- [Problem details]
Take from the records below each line that holds "orange".

○ ○ ○ ○ ○ ○ ○

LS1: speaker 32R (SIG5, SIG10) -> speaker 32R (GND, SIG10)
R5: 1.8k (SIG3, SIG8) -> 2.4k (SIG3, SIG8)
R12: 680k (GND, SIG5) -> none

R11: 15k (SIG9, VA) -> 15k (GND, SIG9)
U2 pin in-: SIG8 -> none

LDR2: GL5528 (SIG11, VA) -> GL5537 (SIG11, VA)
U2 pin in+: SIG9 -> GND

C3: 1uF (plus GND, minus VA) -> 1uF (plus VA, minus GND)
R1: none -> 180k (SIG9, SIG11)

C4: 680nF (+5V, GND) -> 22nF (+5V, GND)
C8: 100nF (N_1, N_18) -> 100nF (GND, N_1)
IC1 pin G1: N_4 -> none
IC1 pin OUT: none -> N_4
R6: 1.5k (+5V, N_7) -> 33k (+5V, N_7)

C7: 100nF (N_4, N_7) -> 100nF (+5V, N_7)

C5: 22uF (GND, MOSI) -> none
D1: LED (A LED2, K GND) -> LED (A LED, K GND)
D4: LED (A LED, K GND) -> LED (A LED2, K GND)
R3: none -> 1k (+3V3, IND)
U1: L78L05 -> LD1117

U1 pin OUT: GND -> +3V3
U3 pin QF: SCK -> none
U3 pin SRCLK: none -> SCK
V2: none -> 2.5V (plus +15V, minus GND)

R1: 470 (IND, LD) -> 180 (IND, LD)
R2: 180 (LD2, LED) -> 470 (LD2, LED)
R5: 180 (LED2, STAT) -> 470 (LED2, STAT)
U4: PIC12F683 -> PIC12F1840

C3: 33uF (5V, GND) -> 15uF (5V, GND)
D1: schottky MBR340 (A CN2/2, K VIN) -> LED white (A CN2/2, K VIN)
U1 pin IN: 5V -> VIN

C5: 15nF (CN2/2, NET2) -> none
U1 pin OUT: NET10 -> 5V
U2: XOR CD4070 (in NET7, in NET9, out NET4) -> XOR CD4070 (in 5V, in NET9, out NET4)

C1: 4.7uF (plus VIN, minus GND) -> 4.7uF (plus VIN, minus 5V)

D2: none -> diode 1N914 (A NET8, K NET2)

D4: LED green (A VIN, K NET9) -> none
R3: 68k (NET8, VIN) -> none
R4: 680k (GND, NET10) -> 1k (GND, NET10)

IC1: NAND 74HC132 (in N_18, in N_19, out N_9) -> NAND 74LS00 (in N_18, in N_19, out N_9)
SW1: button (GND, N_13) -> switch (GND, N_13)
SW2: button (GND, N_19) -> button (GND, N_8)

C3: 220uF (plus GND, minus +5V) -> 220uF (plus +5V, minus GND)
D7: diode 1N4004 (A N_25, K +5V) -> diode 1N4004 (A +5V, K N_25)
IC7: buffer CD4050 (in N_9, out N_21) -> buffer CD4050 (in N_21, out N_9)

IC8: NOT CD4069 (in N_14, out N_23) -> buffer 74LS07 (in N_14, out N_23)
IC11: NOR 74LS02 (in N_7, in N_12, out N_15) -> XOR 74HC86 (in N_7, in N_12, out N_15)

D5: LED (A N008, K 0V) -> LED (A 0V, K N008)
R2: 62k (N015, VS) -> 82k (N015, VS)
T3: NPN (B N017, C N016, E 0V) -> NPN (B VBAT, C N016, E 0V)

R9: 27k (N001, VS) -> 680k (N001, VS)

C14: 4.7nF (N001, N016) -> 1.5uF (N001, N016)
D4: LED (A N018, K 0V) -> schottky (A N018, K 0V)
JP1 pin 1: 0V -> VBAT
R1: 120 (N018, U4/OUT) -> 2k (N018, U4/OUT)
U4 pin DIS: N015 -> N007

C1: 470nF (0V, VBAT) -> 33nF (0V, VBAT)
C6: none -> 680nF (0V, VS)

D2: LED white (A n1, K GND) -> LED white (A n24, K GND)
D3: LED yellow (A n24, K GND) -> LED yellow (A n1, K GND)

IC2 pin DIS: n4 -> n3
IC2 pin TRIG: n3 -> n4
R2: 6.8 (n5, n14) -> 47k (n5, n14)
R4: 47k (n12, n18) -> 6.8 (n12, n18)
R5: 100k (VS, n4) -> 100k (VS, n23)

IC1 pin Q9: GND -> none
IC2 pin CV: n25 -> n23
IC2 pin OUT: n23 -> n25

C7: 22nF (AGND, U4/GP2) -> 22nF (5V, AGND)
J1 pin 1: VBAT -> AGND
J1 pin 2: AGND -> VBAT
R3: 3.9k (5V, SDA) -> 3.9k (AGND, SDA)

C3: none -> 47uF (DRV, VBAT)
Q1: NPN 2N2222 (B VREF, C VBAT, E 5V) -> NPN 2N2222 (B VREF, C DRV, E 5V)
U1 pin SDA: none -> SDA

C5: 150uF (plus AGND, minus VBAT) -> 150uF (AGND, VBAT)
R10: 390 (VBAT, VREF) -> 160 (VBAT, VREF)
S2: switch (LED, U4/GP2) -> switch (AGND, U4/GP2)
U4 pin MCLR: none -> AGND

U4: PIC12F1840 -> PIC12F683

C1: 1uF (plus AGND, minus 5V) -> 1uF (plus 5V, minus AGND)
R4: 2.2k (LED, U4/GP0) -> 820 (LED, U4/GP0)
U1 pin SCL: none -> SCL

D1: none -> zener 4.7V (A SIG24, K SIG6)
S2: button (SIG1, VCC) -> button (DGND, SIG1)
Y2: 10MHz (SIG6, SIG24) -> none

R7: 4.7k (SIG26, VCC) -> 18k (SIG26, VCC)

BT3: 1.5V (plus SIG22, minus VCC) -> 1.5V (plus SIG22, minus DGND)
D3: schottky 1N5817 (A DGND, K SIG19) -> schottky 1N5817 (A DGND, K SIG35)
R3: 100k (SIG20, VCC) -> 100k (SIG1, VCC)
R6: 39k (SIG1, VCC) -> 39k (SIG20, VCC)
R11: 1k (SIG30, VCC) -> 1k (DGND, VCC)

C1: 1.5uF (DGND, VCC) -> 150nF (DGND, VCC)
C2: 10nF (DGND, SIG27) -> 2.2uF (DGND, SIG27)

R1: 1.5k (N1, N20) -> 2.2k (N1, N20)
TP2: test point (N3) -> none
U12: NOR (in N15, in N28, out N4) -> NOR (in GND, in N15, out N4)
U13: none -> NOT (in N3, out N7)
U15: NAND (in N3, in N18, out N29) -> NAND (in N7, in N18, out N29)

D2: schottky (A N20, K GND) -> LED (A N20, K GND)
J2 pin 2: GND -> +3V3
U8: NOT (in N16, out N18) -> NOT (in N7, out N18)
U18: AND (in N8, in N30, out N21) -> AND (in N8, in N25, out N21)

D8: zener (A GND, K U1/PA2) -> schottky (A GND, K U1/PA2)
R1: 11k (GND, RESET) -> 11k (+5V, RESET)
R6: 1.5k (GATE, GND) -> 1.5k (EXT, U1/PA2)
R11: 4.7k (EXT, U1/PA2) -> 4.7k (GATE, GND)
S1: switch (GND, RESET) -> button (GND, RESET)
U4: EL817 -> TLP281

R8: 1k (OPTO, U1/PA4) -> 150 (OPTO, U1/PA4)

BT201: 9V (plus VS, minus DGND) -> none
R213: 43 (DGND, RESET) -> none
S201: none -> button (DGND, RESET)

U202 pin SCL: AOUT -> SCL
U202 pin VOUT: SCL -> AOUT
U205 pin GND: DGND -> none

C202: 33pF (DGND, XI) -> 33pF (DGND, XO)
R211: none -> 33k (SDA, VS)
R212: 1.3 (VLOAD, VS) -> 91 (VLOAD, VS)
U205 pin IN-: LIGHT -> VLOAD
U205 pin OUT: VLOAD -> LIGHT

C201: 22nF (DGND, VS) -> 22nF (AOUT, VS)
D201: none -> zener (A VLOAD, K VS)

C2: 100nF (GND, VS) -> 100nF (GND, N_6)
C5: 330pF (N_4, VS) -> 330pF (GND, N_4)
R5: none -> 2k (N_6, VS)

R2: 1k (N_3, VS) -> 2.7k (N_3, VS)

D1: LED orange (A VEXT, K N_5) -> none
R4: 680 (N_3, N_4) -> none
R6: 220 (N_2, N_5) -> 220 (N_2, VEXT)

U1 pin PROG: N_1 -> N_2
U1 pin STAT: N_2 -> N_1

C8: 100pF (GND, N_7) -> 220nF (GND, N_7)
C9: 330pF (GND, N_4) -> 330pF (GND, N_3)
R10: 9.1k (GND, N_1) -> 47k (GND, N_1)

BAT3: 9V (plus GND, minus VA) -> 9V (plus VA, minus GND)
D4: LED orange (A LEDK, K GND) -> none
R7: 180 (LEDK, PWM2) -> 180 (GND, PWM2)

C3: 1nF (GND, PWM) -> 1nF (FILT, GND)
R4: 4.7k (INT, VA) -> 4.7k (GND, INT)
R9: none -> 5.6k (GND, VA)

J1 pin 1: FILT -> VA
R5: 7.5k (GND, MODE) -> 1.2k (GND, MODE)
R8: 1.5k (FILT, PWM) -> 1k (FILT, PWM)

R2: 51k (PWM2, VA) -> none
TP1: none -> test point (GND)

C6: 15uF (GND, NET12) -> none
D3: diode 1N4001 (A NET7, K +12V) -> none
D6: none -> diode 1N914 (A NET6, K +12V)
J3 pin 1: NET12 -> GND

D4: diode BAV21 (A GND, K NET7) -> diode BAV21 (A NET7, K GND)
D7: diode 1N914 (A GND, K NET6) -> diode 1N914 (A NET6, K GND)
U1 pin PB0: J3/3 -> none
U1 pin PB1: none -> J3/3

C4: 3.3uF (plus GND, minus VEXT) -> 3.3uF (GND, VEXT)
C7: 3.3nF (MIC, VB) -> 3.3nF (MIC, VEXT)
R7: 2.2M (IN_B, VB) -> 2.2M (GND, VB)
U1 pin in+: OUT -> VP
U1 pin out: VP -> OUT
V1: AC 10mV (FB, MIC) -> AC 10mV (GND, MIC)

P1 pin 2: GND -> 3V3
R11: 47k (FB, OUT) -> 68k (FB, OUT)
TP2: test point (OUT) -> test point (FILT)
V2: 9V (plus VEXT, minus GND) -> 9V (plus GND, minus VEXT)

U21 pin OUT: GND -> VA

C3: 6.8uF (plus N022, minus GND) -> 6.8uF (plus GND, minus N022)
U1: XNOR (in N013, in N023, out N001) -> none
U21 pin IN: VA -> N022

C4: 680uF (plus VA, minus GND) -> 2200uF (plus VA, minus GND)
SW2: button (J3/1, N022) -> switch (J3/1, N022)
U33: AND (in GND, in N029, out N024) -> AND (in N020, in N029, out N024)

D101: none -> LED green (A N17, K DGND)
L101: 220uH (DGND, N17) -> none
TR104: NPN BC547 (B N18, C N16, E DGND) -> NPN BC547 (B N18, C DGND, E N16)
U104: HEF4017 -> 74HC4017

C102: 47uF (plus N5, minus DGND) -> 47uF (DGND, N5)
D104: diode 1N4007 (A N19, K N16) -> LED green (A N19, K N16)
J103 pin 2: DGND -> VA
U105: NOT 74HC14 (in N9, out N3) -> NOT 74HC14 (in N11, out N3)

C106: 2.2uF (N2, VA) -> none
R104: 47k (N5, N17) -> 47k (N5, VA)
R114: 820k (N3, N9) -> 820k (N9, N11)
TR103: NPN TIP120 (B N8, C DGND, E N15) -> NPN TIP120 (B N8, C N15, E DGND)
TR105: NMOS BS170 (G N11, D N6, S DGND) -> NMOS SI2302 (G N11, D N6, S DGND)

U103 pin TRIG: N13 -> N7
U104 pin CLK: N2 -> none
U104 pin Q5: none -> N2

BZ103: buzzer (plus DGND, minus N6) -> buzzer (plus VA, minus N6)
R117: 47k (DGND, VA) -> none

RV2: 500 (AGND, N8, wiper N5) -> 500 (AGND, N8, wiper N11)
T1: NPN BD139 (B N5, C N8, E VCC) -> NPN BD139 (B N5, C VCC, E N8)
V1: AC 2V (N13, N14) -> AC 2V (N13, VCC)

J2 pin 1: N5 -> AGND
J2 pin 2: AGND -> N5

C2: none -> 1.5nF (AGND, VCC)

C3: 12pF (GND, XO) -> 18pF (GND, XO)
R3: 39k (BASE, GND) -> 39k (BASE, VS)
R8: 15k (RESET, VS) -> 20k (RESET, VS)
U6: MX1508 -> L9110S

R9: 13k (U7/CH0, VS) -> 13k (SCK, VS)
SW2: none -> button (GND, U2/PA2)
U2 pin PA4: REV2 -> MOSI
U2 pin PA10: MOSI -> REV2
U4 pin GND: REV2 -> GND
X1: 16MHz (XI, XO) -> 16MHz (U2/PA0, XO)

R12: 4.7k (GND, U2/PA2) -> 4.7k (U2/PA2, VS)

○ ○ ○ ○ ○ ○ ○

- [Solved problem]
D1: LED orange (A VEXT, K N_5) -> none
D4: LED orange (A LEDK, K GND) -> none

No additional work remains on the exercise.